• [Exercise] From the records below, print exactly the lines starting at the one containing "R111: 330 (BUF, STG) -> 68 (BUF, STG)" and ending at the one containing "V101: 9V (plus", ends included, and nothing else.

• [Extracted material]
# # #
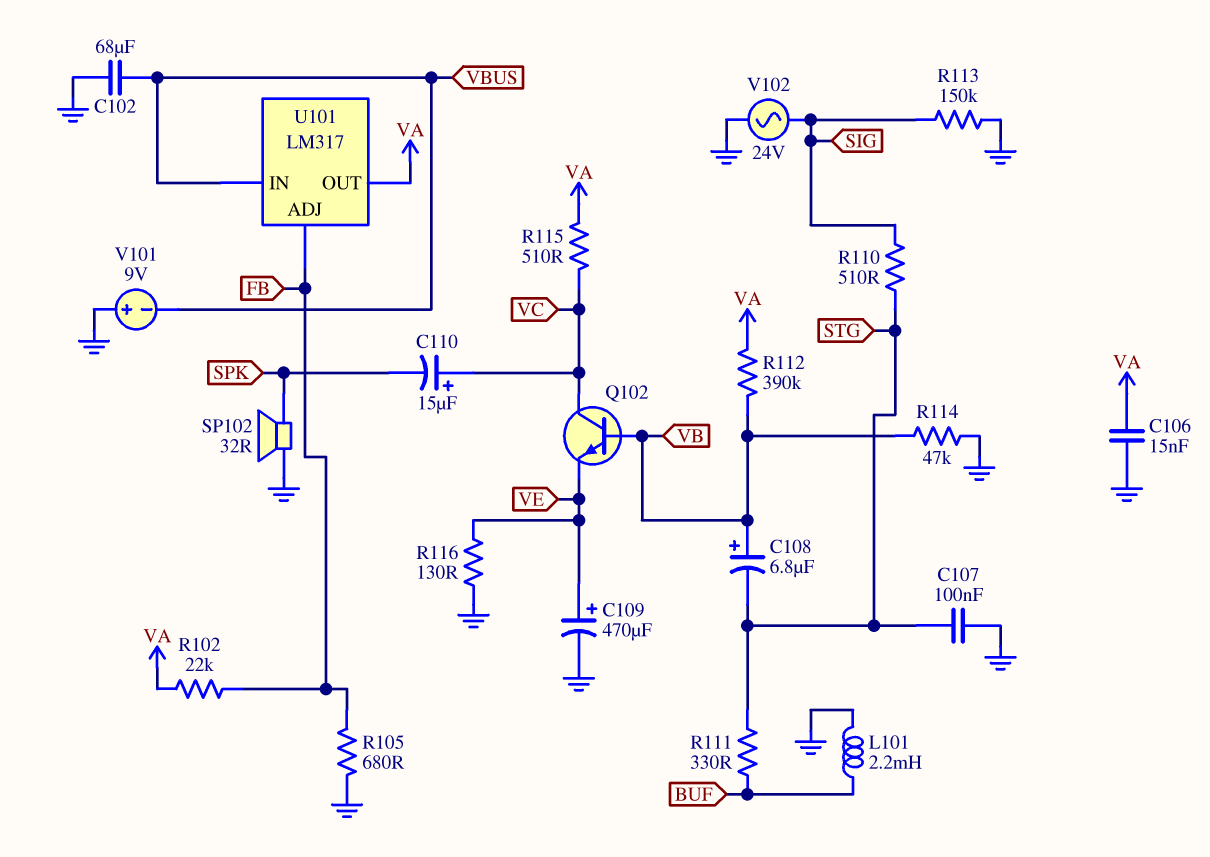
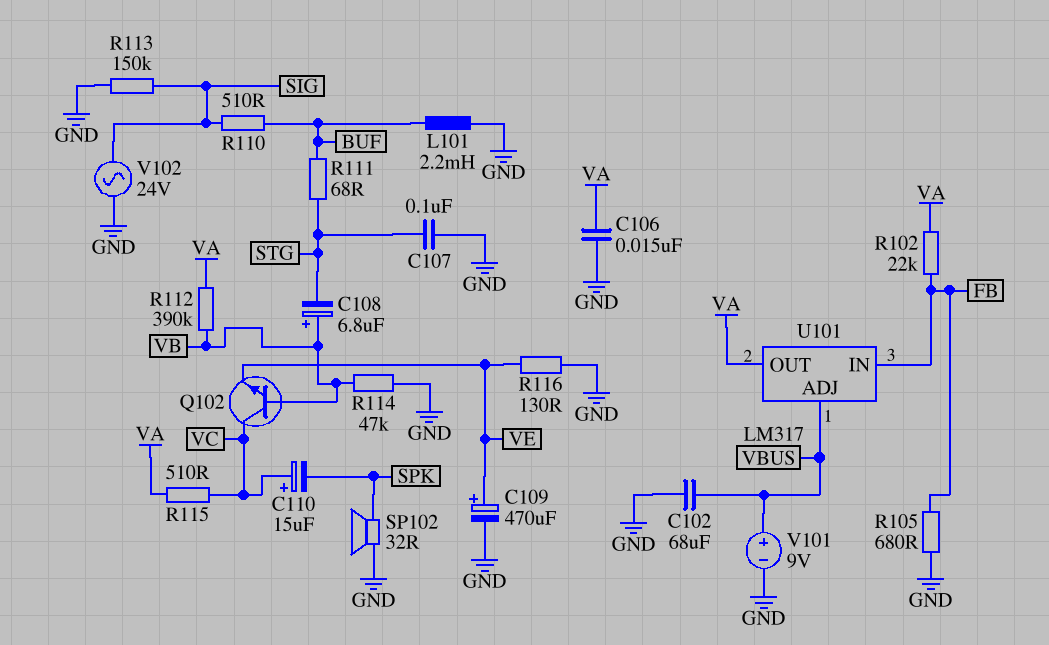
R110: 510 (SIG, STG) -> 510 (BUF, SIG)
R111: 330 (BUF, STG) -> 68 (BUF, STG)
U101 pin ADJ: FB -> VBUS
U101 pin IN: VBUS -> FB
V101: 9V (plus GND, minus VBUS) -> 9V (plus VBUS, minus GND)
# # #
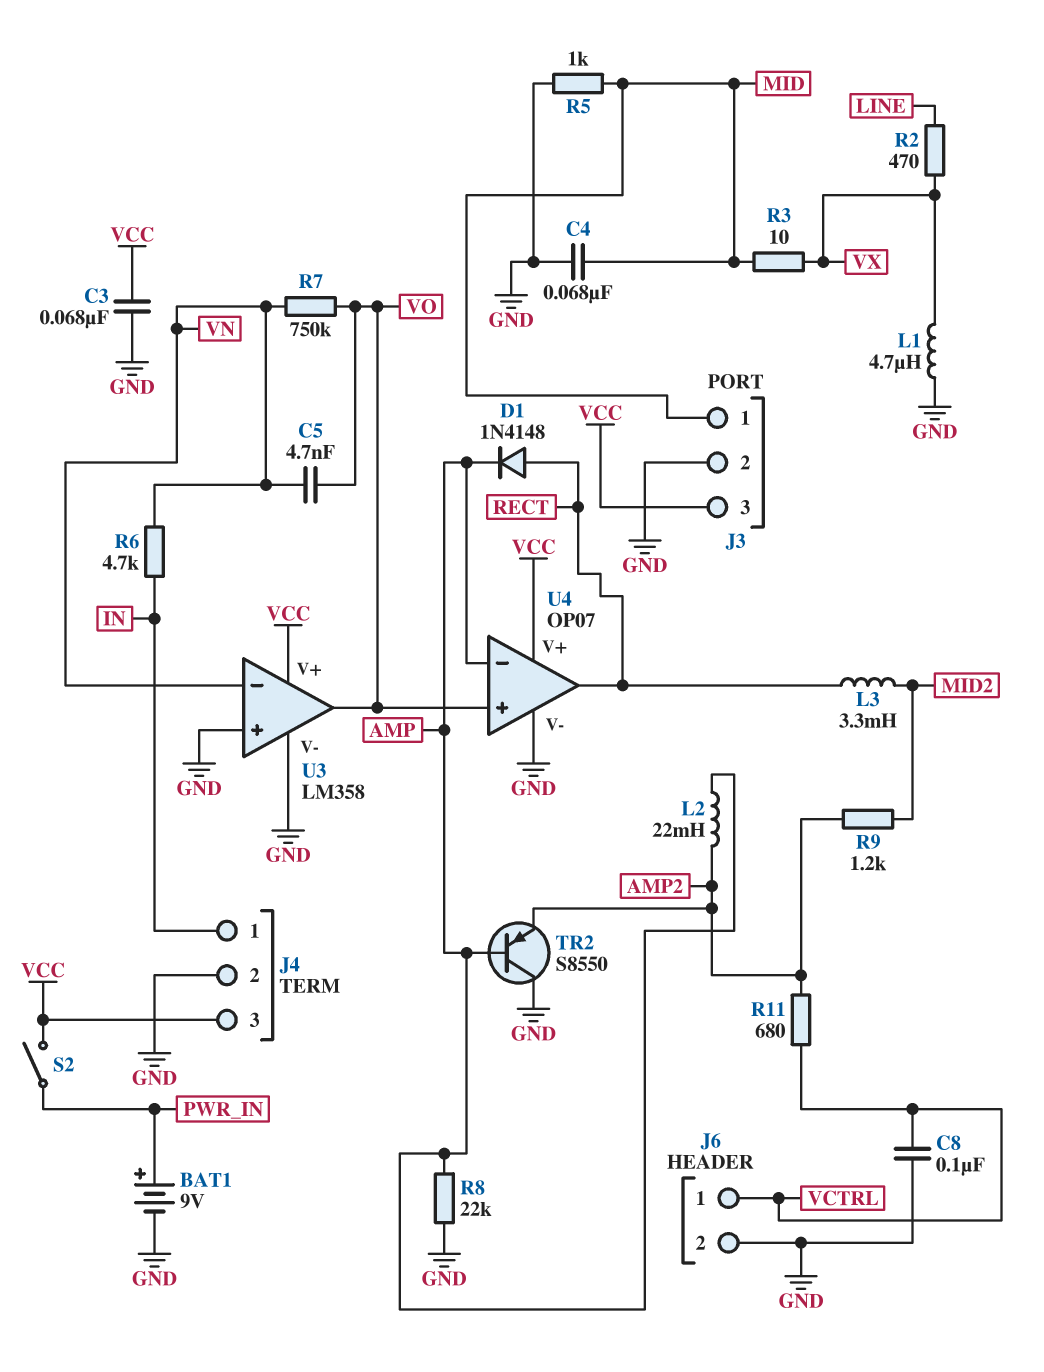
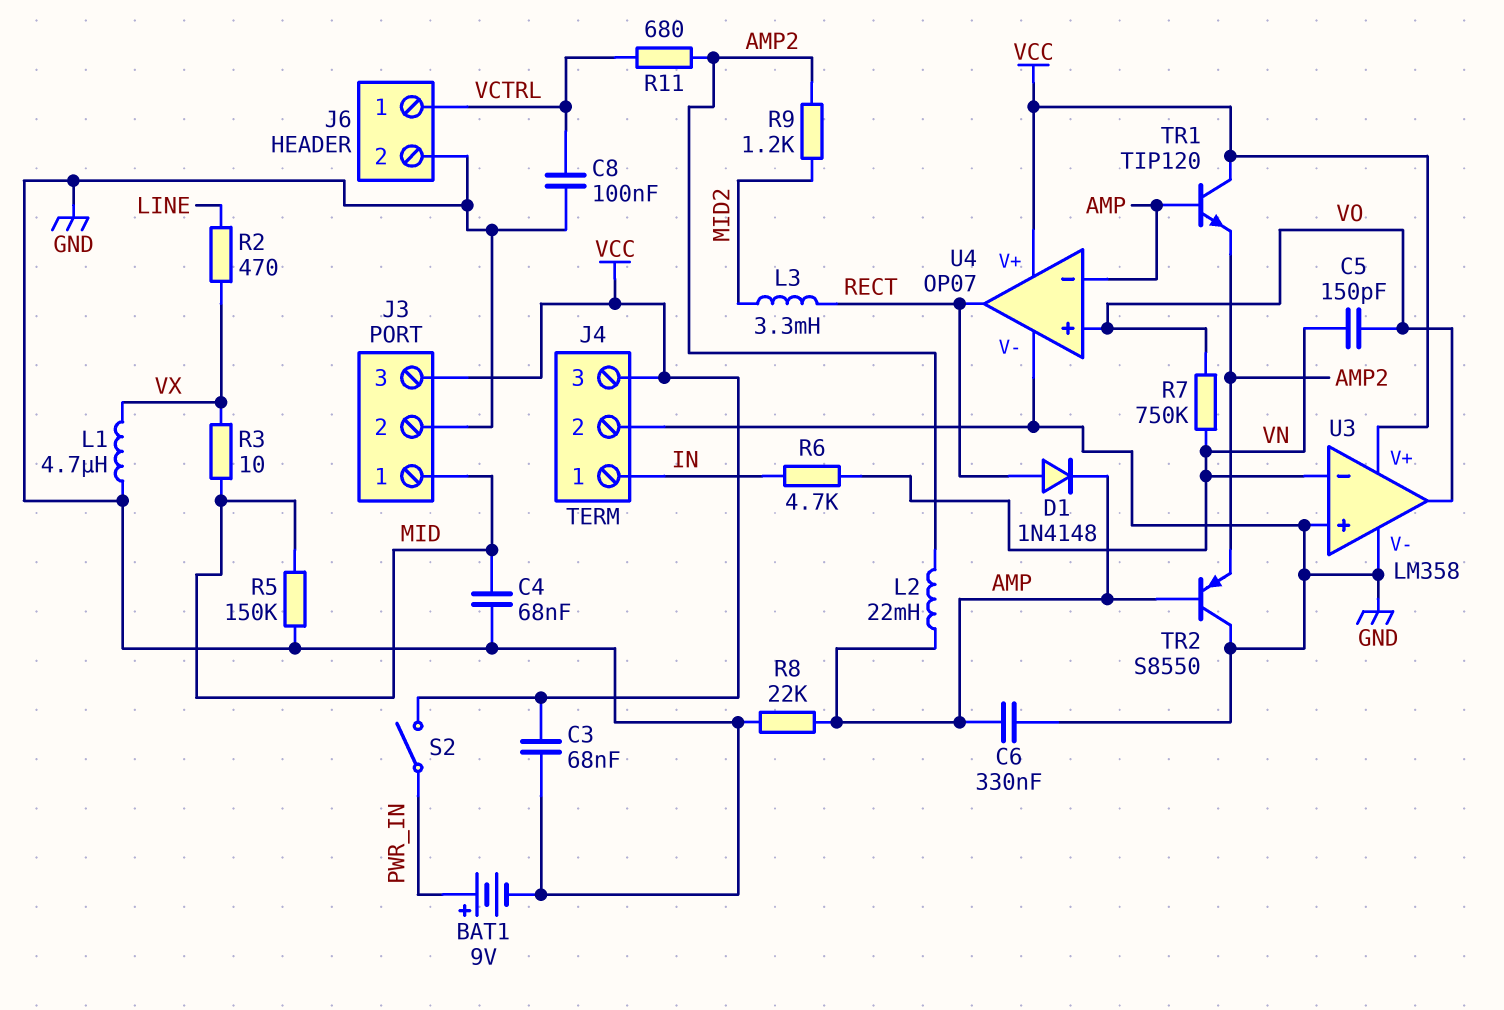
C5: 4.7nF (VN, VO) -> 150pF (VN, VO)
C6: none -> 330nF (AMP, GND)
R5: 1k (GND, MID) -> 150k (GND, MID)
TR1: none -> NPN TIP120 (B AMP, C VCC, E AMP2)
# # #
• [Output for this exercise]
R111: 330 (BUF, STG) -> 68 (BUF, STG)
U101 pin ADJ: FB -> VBUS
U101 pin IN: VBUS -> FB
V101: 9V (plus GND, minus VBUS) -> 9V (plus VBUS, minus GND)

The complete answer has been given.